**What the task requires**: Repeat the lines below exactly as written, please, from the line with "(290, 95) = (599, 129): green" to the line with "(388, 149) = (717, 230): yellow", both lines included, and no others.
━━ Excerpted records ━━
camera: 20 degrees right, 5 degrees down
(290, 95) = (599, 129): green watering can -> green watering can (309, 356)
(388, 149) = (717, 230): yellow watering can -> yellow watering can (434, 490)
━━━
━━ Excerpted records ━━
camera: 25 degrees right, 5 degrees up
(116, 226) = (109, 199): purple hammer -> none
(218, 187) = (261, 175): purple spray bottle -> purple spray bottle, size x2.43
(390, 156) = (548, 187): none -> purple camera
━━━
**Answer to the exercise**:
(290, 95) = (599, 129): green watering can -> green watering can (309, 356)
(388, 149) = (717, 230): yellow watering can -> yellow watering can (434, 490)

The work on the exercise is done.